**EXERCISE AIM**
Give the entries below again, word for word, and leave out the images.
════
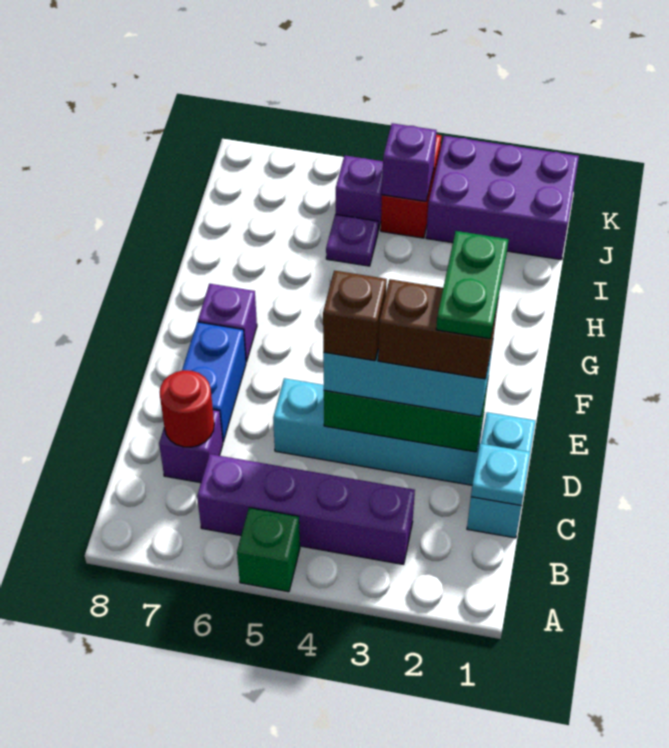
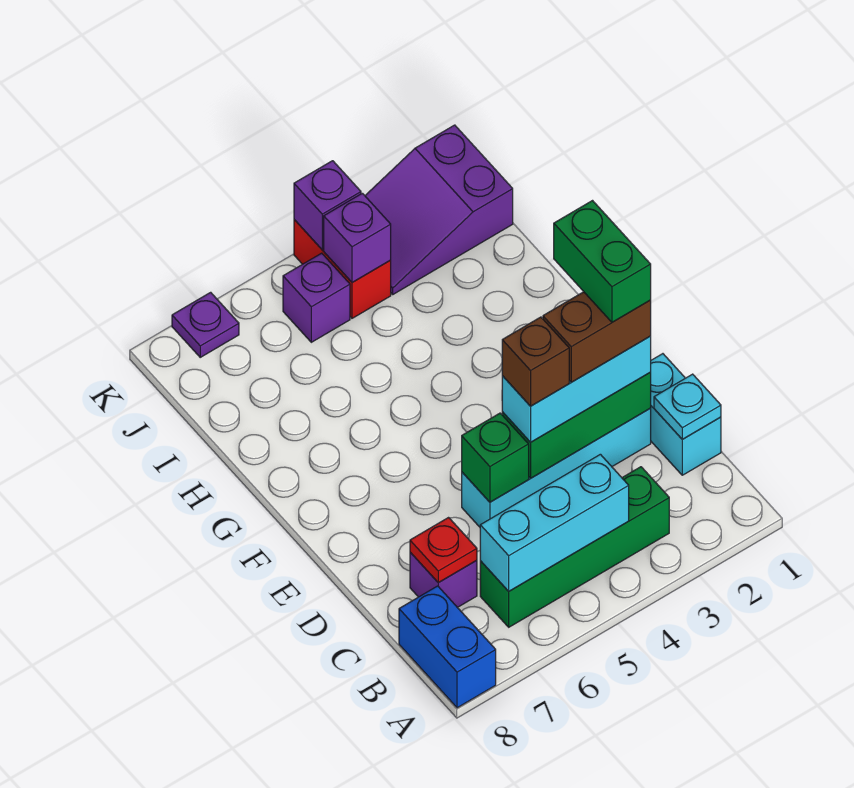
green brick A5 level 1 -> green brick D5 level 2
purple brick B3:B6 level 1 -> green brick B3:B6 level 1
none -> cyan brick B4:B6 level 2
red round brick C7 level 2 -> red plate C7 level 2
green plate D2:E2 level 5 -> green brick D2:E2 level 5
blue brick D7:E7 level 1 -> blue brick A8:B8 level 1
purple brick F7 level 1 -> purple brick K4 level 2
purple plate I5 level 1 -> purple plate K7 level 1
purple brick J1:K3 level 1 -> purple slope J1:K3 level 1 top 1

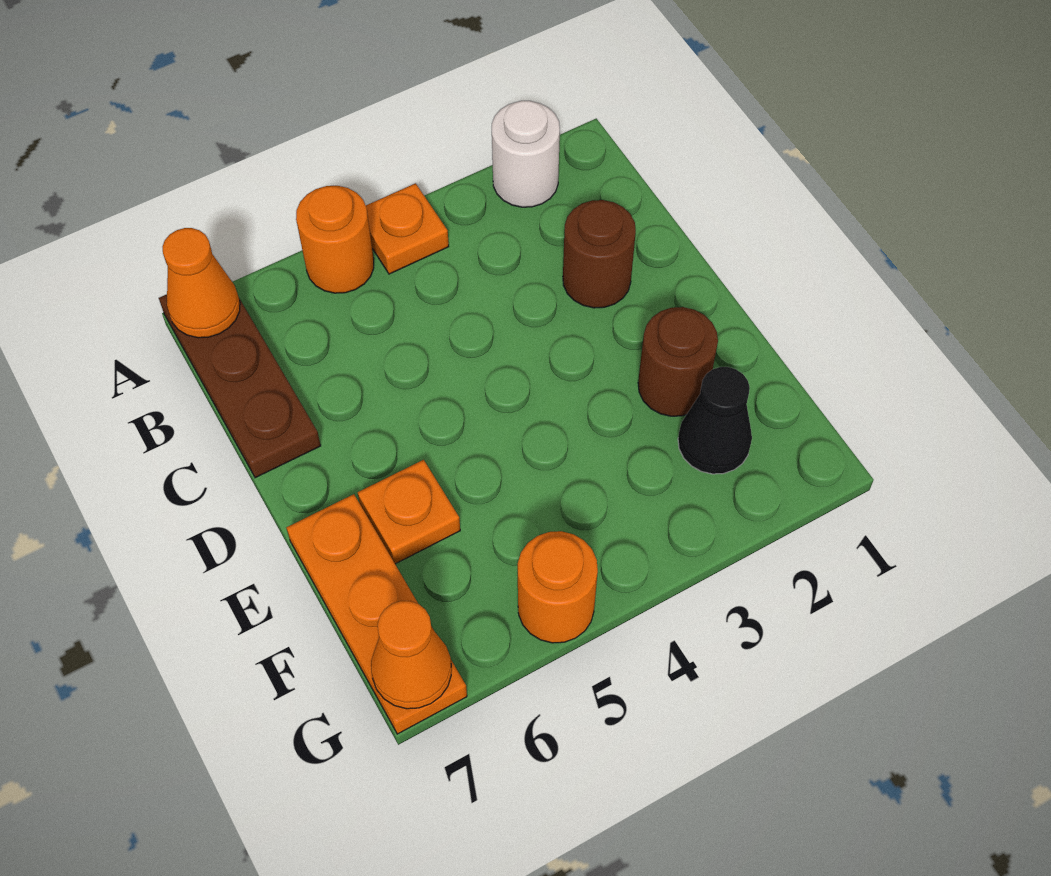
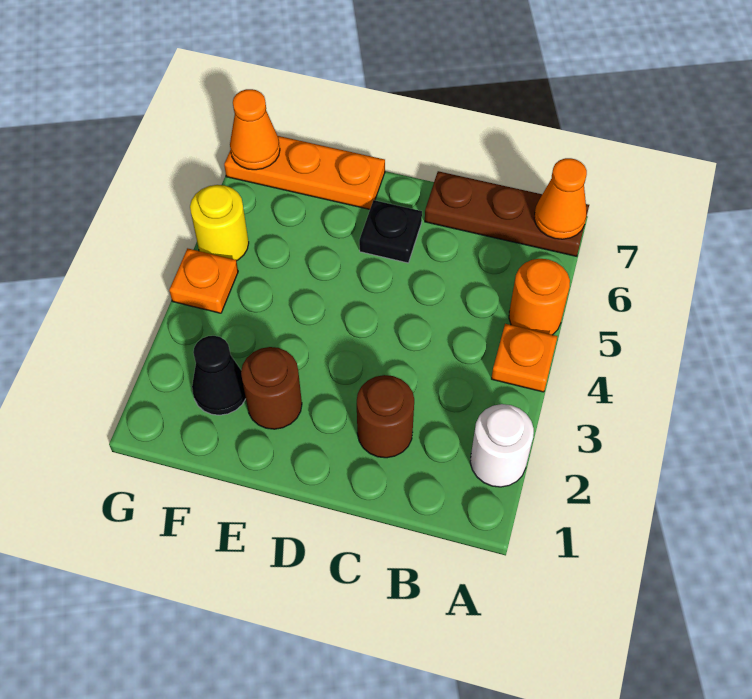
none -> black plate D6 level 1
orange plate E6 level 1 -> orange plate G4 level 1
orange round brick G5 level 1 -> yellow round brick G5 level 1

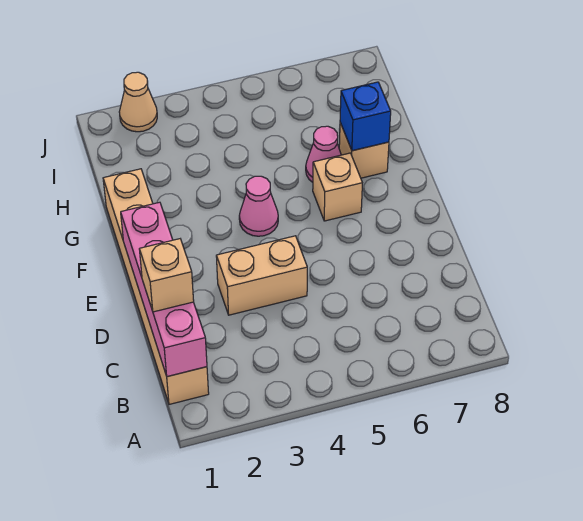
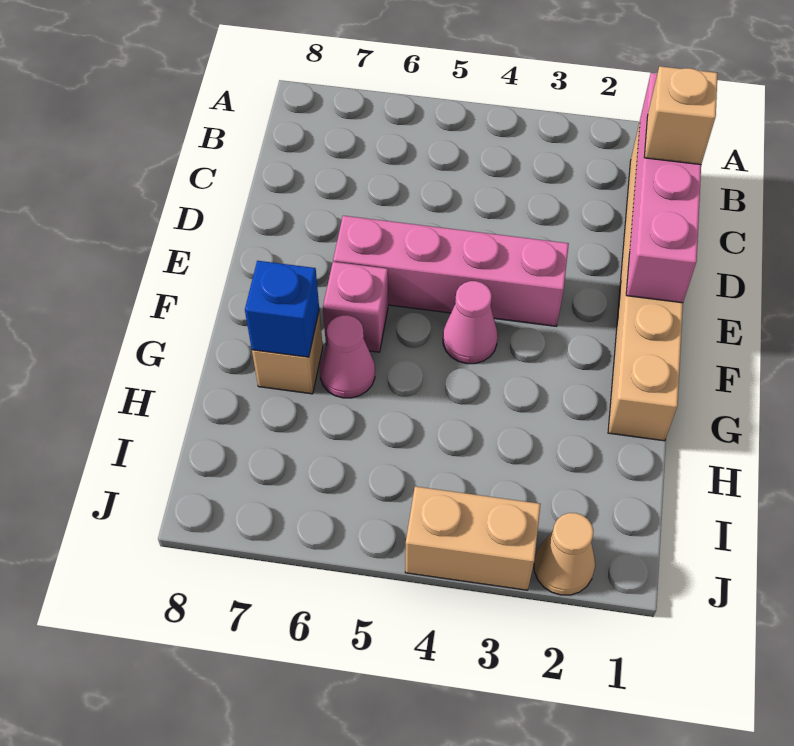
tan brick D3:D4 level 1 -> tan brick J3:J4 level 1
none -> pink brick E3:E6 level 1
tan brick F6 level 1 -> pink brick F6 level 1

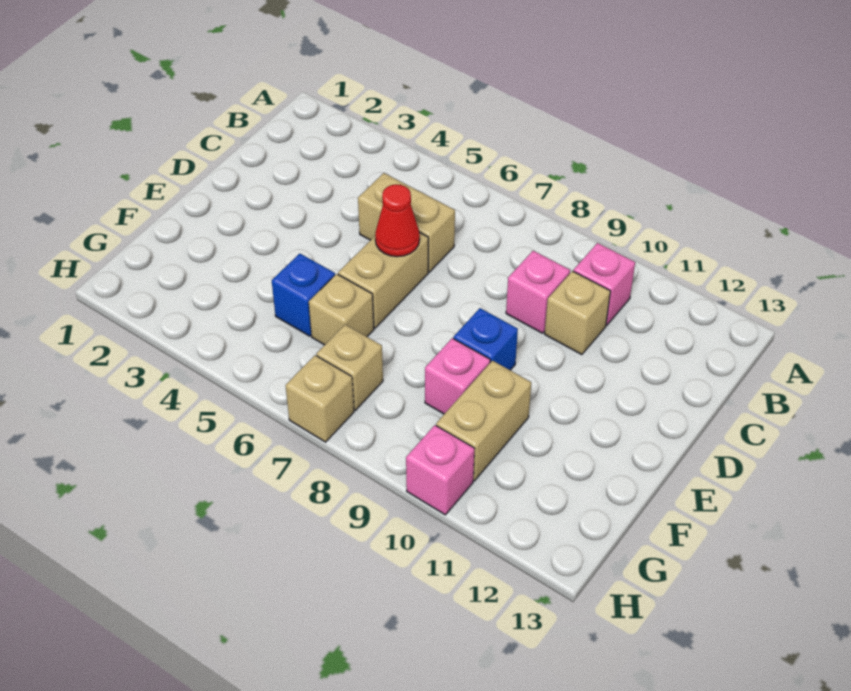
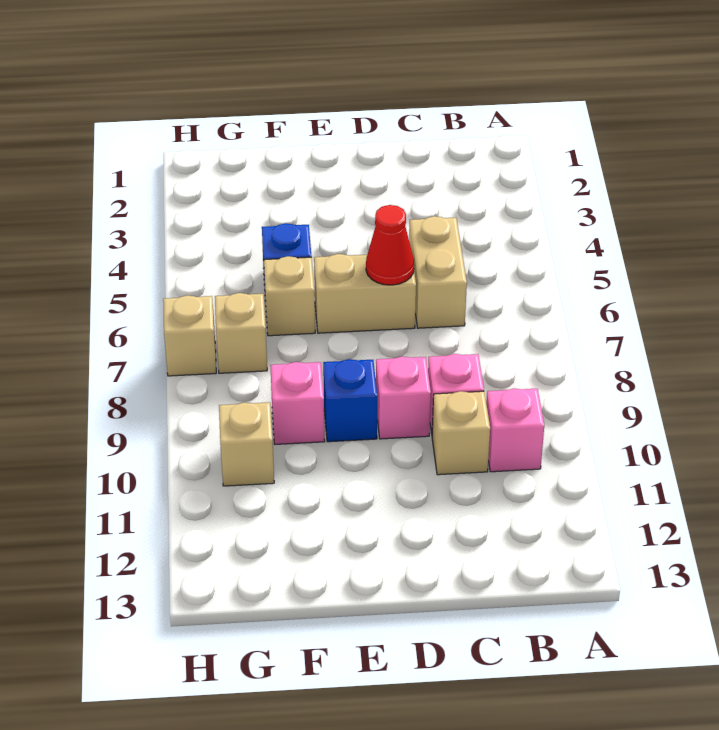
tan brick F10:G10 level 1 -> tan brick G10 level 1
pink brick H10 level 1 -> pink brick D9 level 1

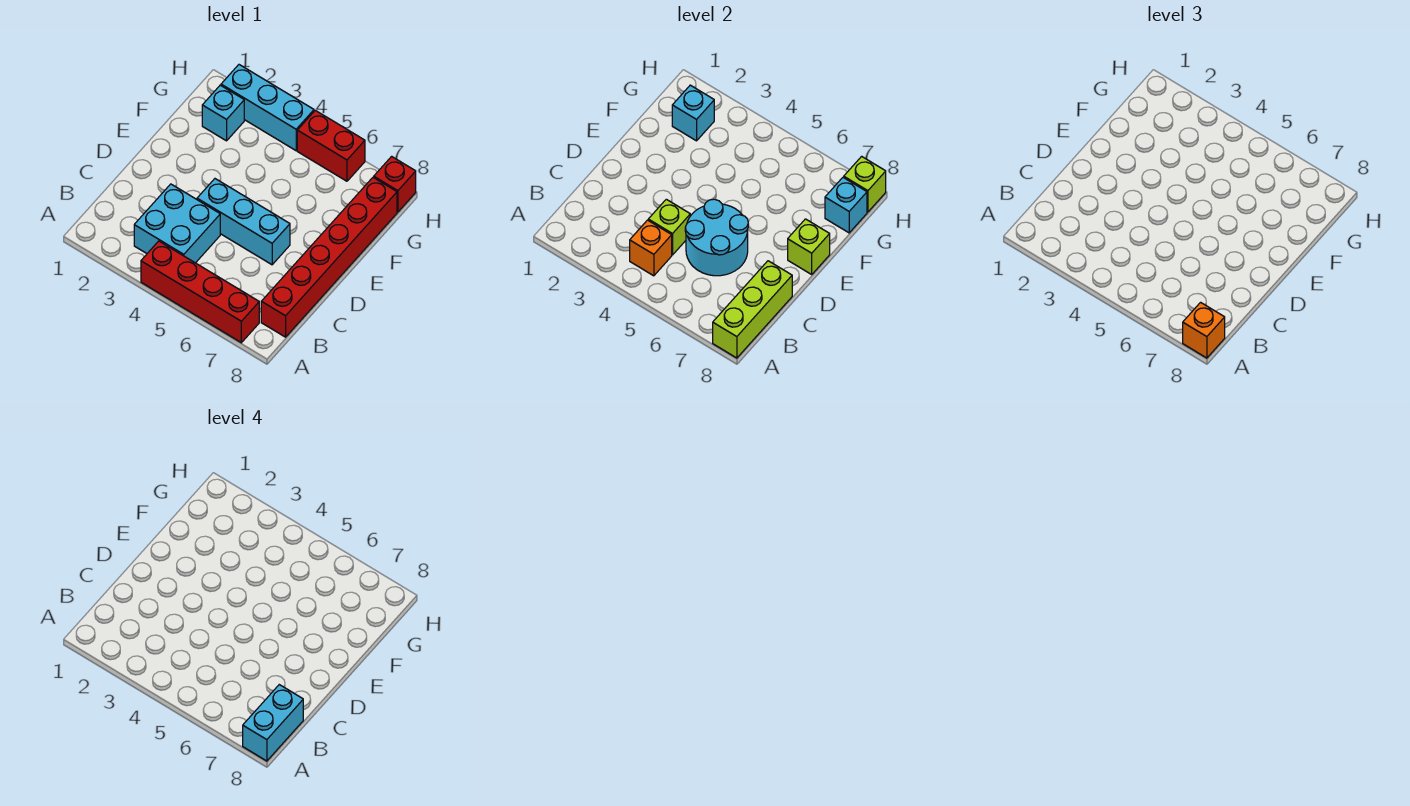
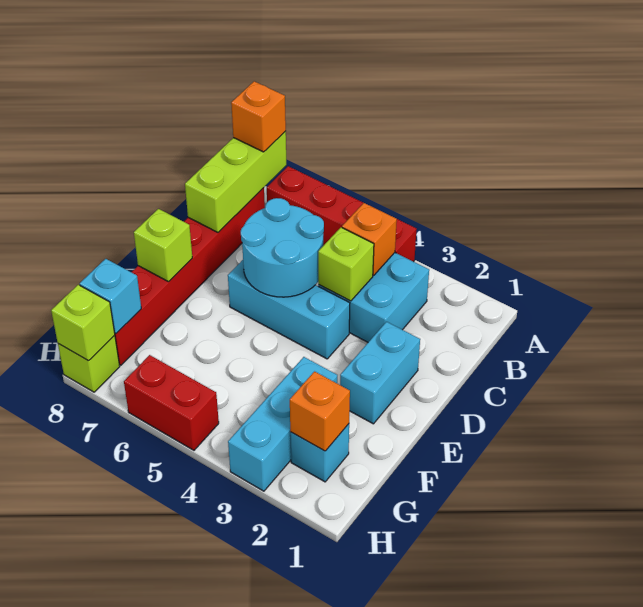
cyan brick A8:B8 level 4 -> cyan brick D2:E2 level 1
cyan brick G2 level 2 -> orange brick G2 level 2
cyan brick H2:H4 level 1 -> cyan brick F3:H3 level 1
red brick H8 level 1 -> lime brick H8 level 1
════
**YOUR RESPONSE**
green brick A5 level 1 -> green brick D5 level 2
purple brick B3:B6 level 1 -> green brick B3:B6 level 1
none -> cyan brick B4:B6 level 2
red round brick C7 level 2 -> red plate C7 level 2
green plate D2:E2 level 5 -> green brick D2:E2 level 5
blue brick D7:E7 level 1 -> blue brick A8:B8 level 1
purple brick F7 level 1 -> purple brick K4 level 2
purple plate I5 level 1 -> purple plate K7 level 1
purple brick J1:K3 level 1 -> purple slope J1:K3 level 1 top 1

none -> black plate D6 level 1
orange plate E6 level 1 -> orange plate G4 level 1
orange round brick G5 level 1 -> yellow round brick G5 level 1

tan brick D3:D4 level 1 -> tan brick J3:J4 level 1
none -> pink brick E3:E6 level 1
tan brick F6 level 1 -> pink brick F6 level 1

tan brick F10:G10 level 1 -> tan brick G10 level 1
pink brick H10 level 1 -> pink brick D9 level 1

cyan brick A8:B8 level 4 -> cyan brick D2:E2 level 1
cyan brick G2 level 2 -> orange brick G2 level 2
cyan brick H2:H4 level 1 -> cyan brick F3:H3 level 1
red brick H8 level 1 -> lime brick H8 level 1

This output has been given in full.